=== Task requirements ===
Would you repeat the listing below exactly, with no pictures in it?

=== The data ===
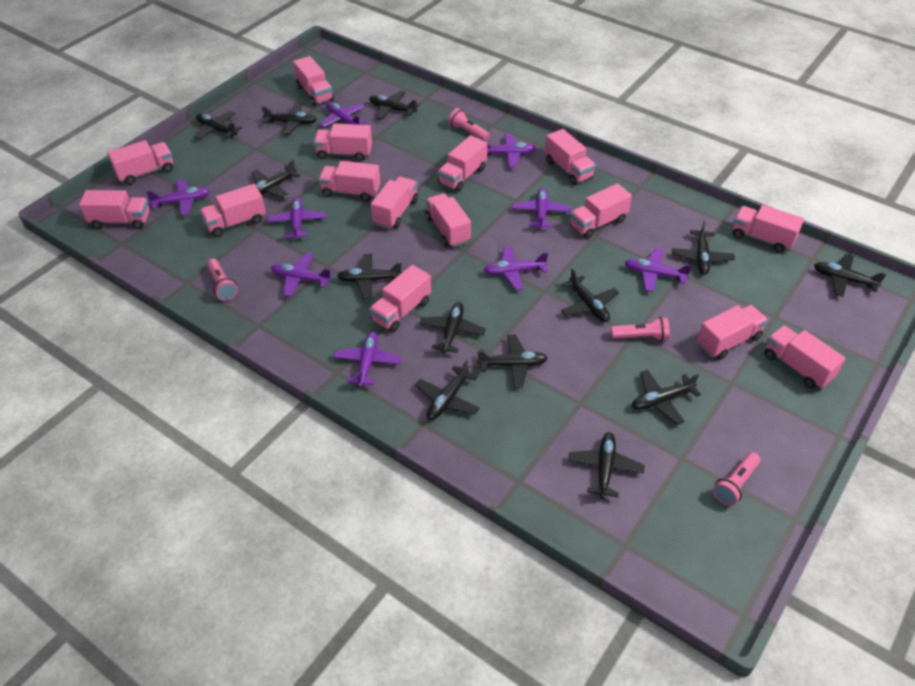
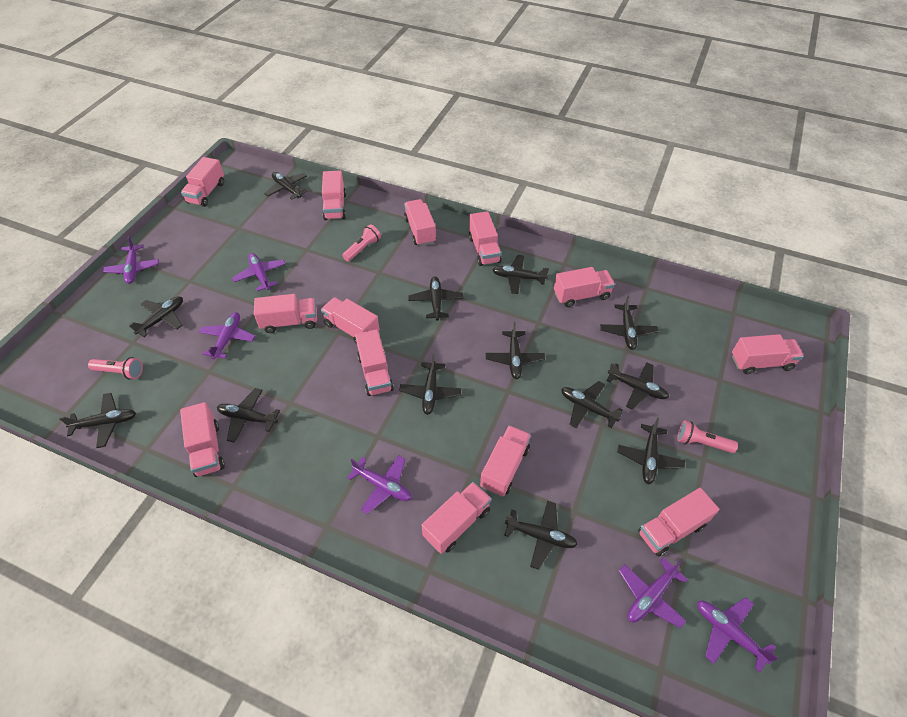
pink flashlight: 4 -> 3
pink truck: 15 -> 13
purple plane: 9 -> 6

=== Written solution ===
pink flashlight: 4 -> 3
pink truck: 15 -> 13
purple plane: 9 -> 6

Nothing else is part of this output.